→ YOUR ASSIGNMENT: Leave out the pictures and repeat the entries below verbatim.

→ SUPPLIED DATA:
BEGIN

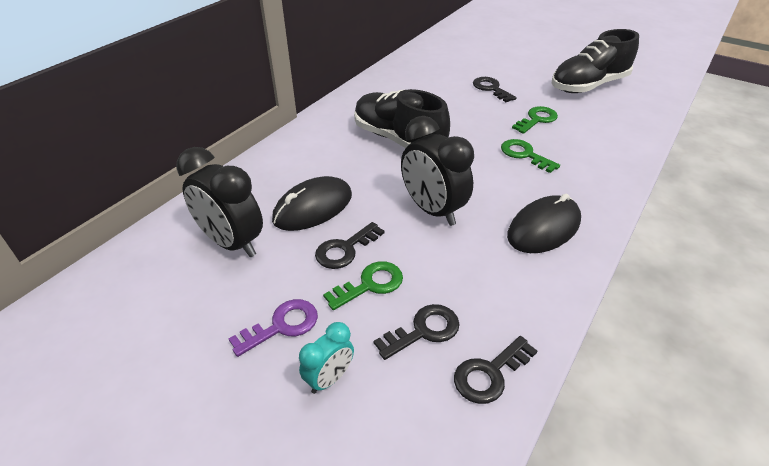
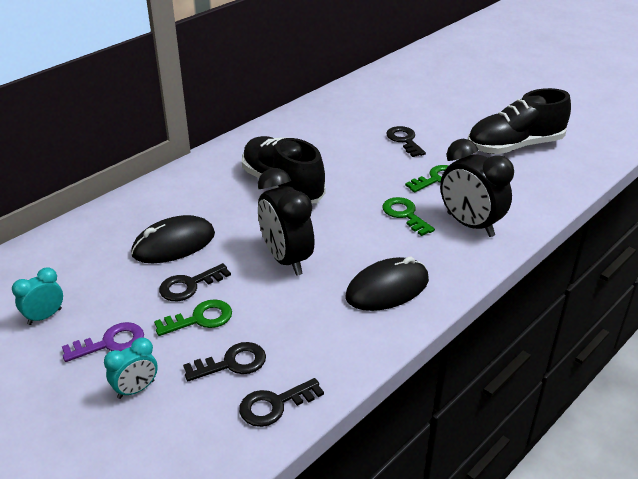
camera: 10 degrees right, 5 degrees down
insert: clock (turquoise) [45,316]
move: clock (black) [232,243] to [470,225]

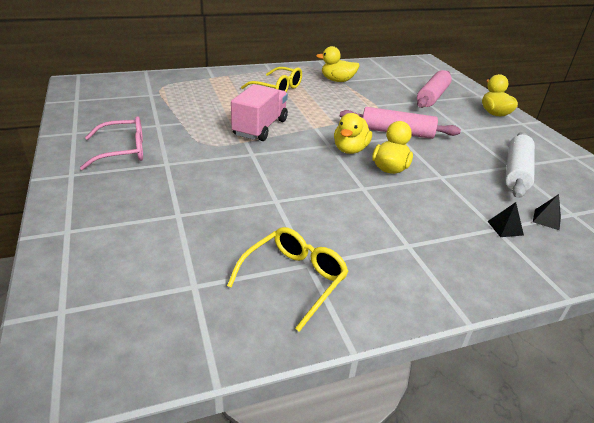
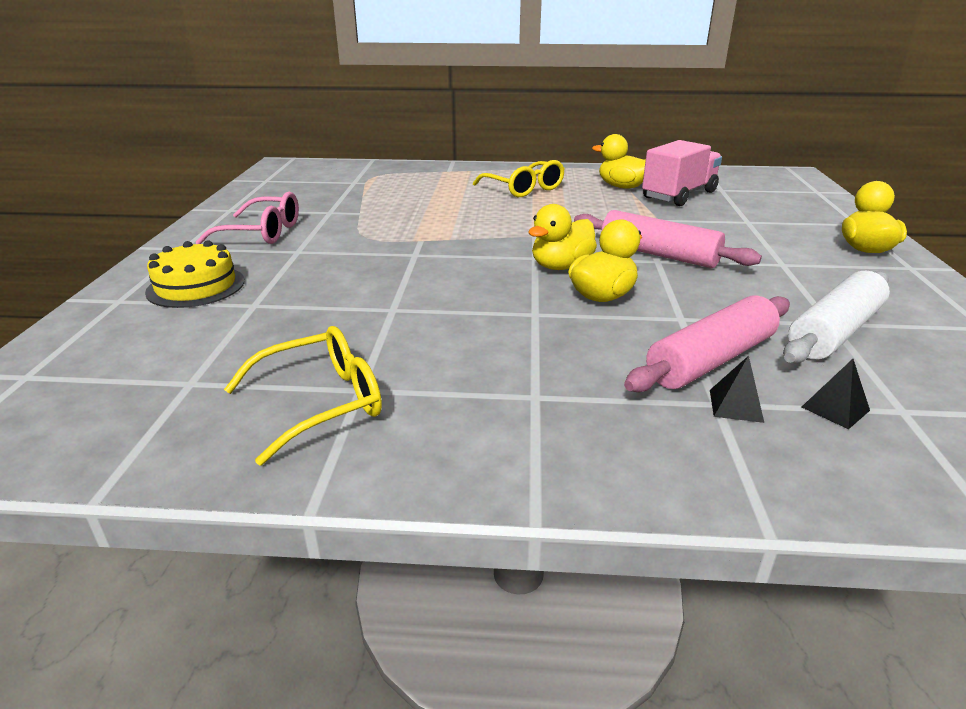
camera: 25 degrees right, 5 degrees down
insert: cake (yellow) [196,286]
move: rolling pin (pink) [432,96] to [711,360]; truck (pink) [260,128] to [679,195]

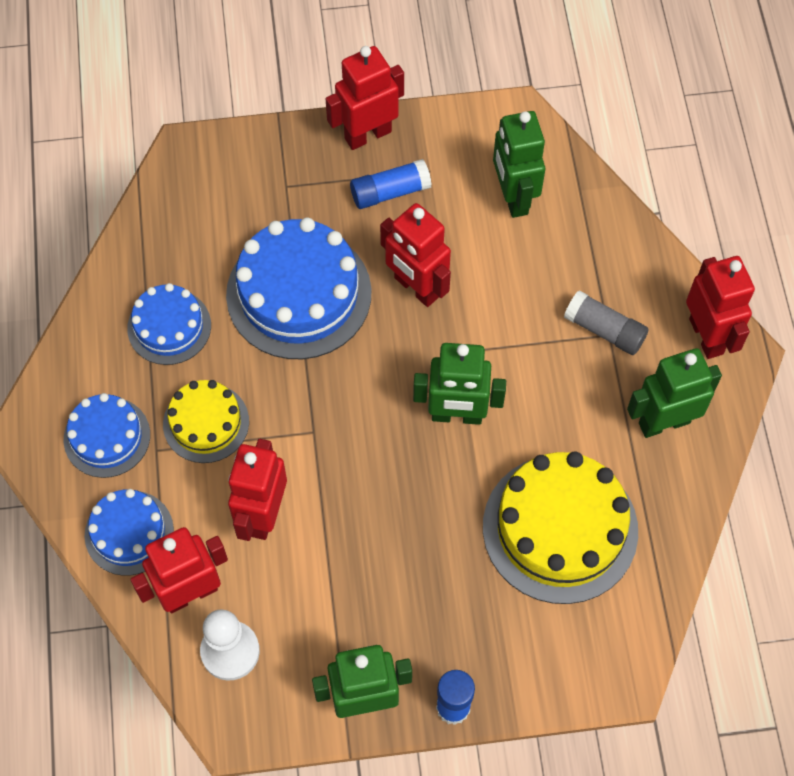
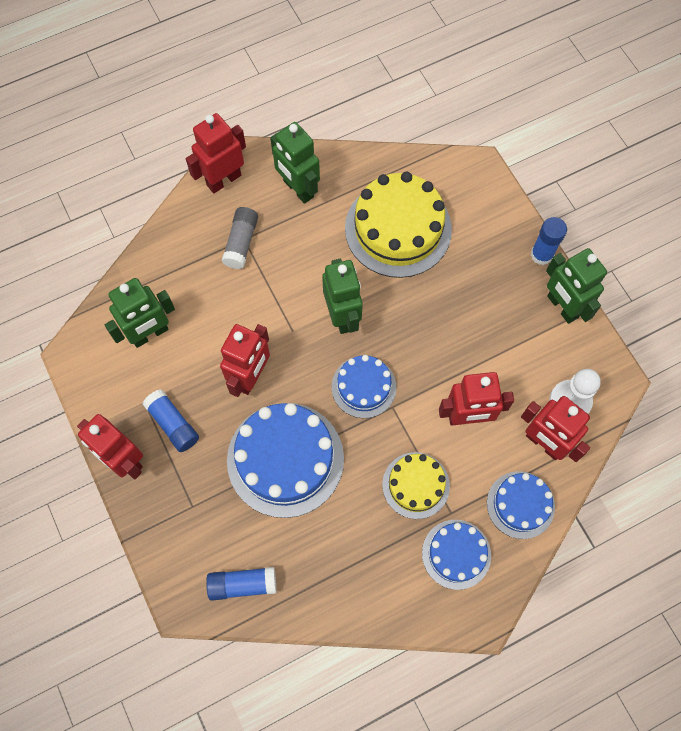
camera: 110 degrees left, 5 degrees up
insert: glue stick (blue) [242,584]
move: cake (blue) [169,327] to [363,387]

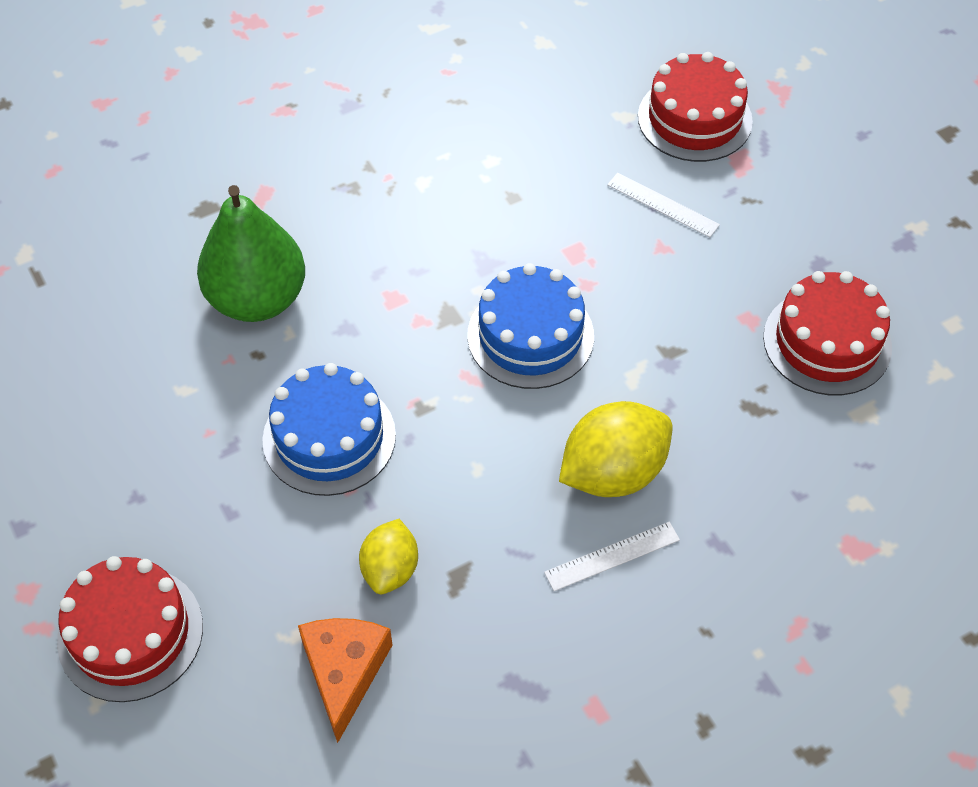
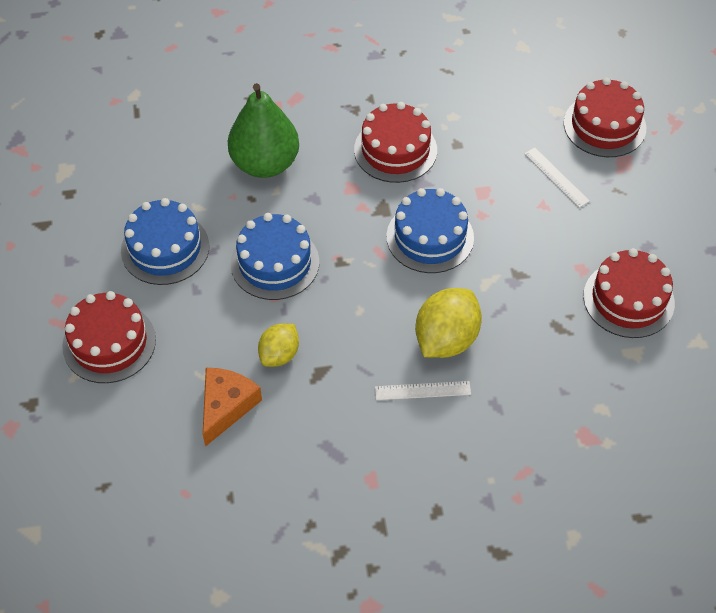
camera: 20 degrees right, 0 degrees up
insert: cake (red) [395,150]; cake (blue) [165,248]
rotate: lemon (yellow) [613,472] = [446,339] 45 degrees counterclockwise

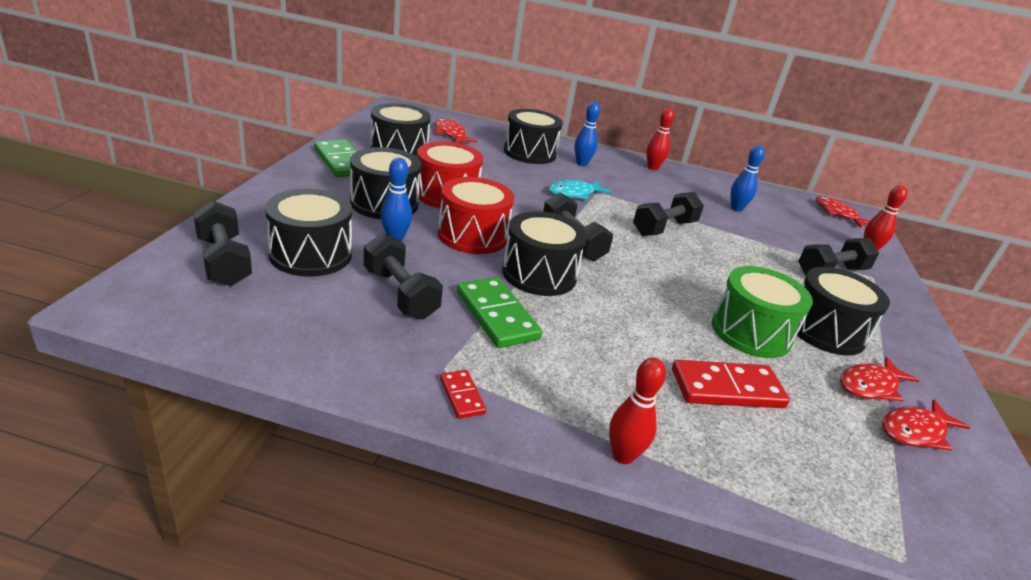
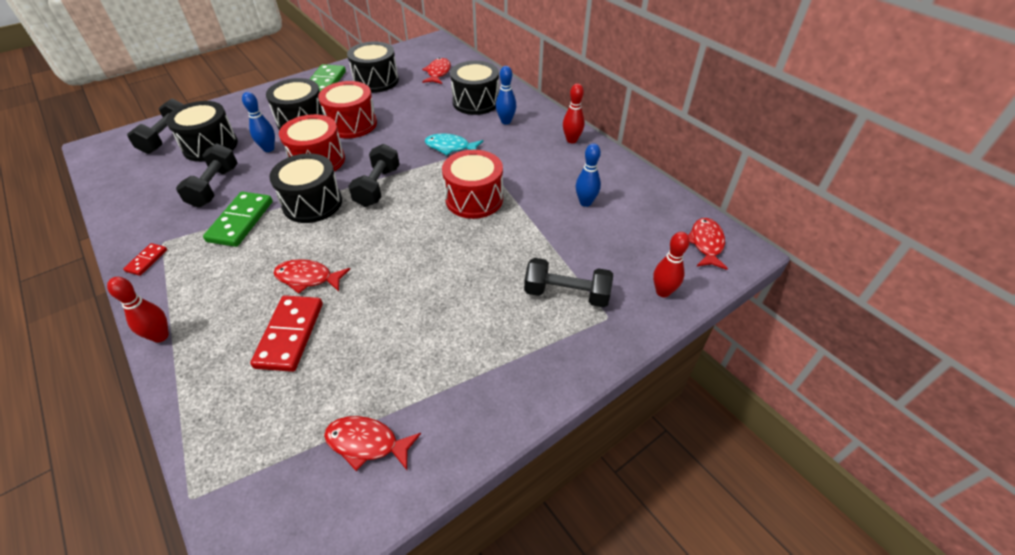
camera: 45 degrees right, 15 degrees up
delete: drum (green) [751,332]; drum (black) [825,330]
move: fish (red) [870,386] to [308,278]
replace: dumbbell (black) [664,228] to drum (red) [474,199]
rotate: domino (red) [727,389] = [290,335] 60 degrees clockwise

END

→ SOLUTION TO THIS TASK:
camera: 10 degrees right, 5 degrees down
insert: clock (turquoise) [45,316]
move: clock (black) [232,243] to [470,225]

camera: 25 degrees right, 5 degrees down
insert: cake (yellow) [196,286]
move: rolling pin (pink) [432,96] to [711,360]; truck (pink) [260,128] to [679,195]

camera: 110 degrees left, 5 degrees up
insert: glue stick (blue) [242,584]
move: cake (blue) [169,327] to [363,387]

camera: 20 degrees right, 0 degrees up
insert: cake (red) [395,150]; cake (blue) [165,248]
rotate: lemon (yellow) [613,472] = [446,339] 45 degrees counterclockwise

camera: 45 degrees right, 15 degrees up
delete: drum (green) [751,332]; drum (black) [825,330]
move: fish (red) [870,386] to [308,278]
replace: dumbbell (black) [664,228] to drum (red) [474,199]
rotate: domino (red) [727,389] = [290,335] 60 degrees clockwise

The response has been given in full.